Action item →
Across the entries below, how many lines include the word "degrees"? Reply with only the number.

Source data
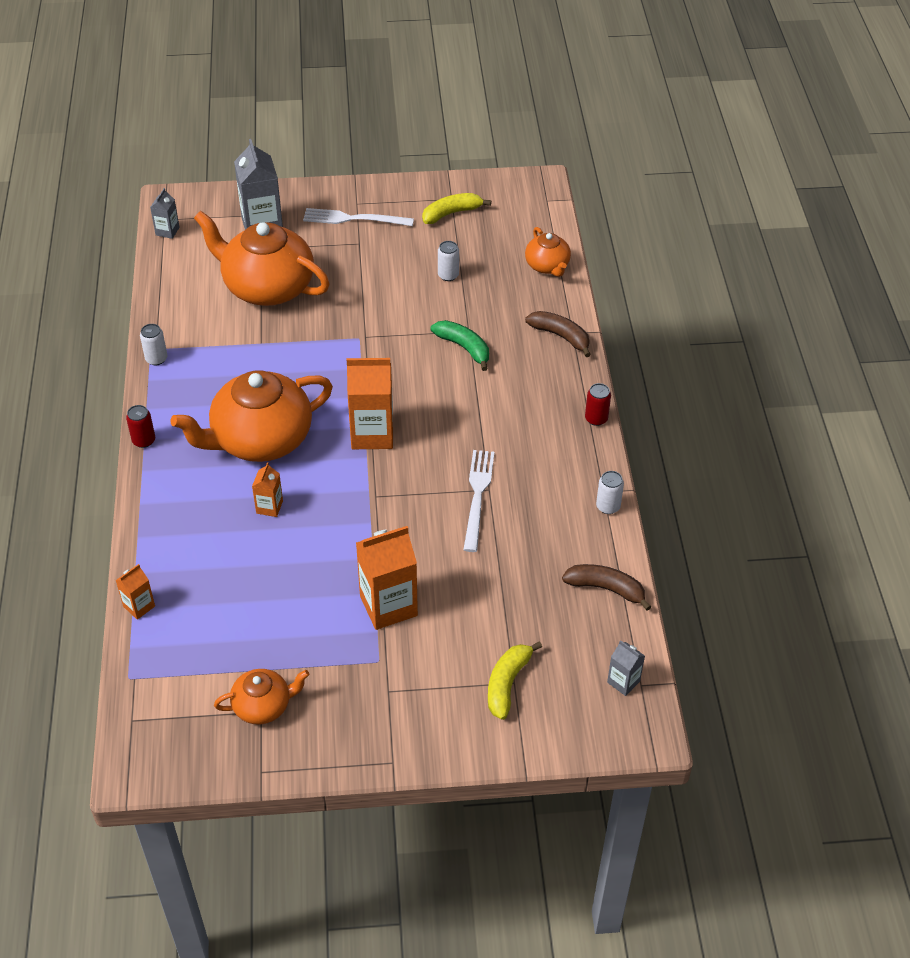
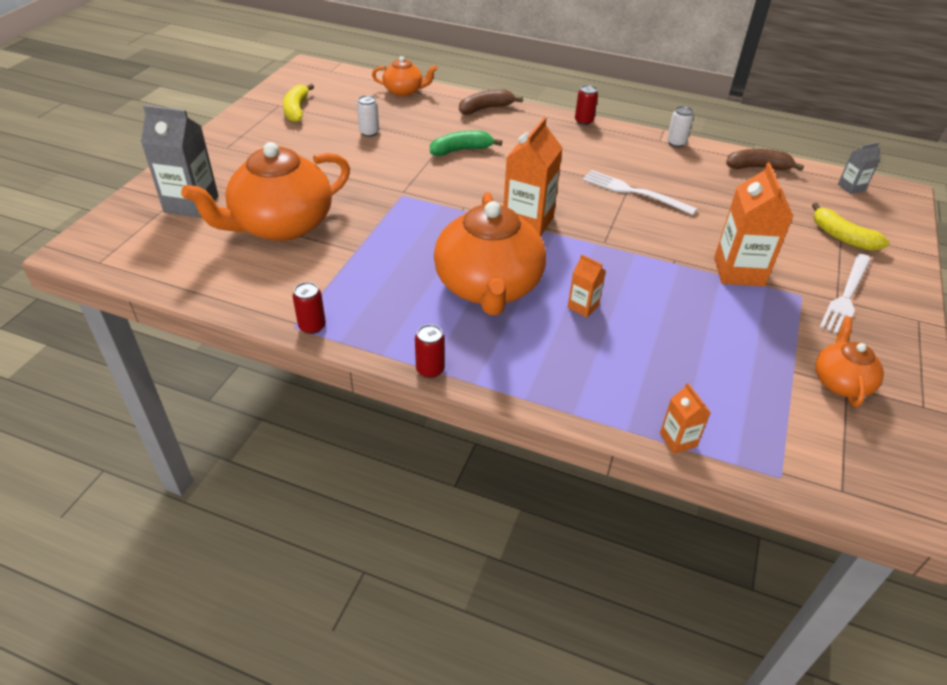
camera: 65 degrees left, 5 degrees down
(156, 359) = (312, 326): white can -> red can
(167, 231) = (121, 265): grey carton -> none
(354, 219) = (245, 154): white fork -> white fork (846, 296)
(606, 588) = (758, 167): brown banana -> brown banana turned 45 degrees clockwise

Solution to the problem →
2